Exact repetition of every record is required.

Records shown: Begin

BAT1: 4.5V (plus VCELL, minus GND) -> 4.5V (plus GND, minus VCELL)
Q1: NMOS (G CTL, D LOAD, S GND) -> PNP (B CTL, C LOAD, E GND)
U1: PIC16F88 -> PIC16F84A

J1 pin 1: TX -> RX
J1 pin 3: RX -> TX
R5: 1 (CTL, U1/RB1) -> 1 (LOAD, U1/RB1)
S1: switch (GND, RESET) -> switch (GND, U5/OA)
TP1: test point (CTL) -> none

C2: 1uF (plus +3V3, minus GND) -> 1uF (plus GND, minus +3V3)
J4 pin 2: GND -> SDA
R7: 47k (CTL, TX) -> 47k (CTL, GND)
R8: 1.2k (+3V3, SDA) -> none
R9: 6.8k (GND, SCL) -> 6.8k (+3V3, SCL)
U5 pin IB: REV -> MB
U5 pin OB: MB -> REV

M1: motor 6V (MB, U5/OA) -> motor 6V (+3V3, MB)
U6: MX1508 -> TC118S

Records shown: End

Solved exercise =>
BAT1: 4.5V (plus VCELL, minus GND) -> 4.5V (plus GND, minus VCELL)
Q1: NMOS (G CTL, D LOAD, S GND) -> PNP (B CTL, C LOAD, E GND)
U1: PIC16F88 -> PIC16F84A

J1 pin 1: TX -> RX
J1 pin 3: RX -> TX
R5: 1 (CTL, U1/RB1) -> 1 (LOAD, U1/RB1)
S1: switch (GND, RESET) -> switch (GND, U5/OA)
TP1: test point (CTL) -> none

C2: 1uF (plus +3V3, minus GND) -> 1uF (plus GND, minus +3V3)
J4 pin 2: GND -> SDA
R7: 47k (CTL, TX) -> 47k (CTL, GND)
R8: 1.2k (+3V3, SDA) -> none
R9: 6.8k (GND, SCL) -> 6.8k (+3V3, SCL)
U5 pin IB: REV -> MB
U5 pin OB: MB -> REV

M1: motor 6V (MB, U5/OA) -> motor 6V (+3V3, MB)
U6: MX1508 -> TC118S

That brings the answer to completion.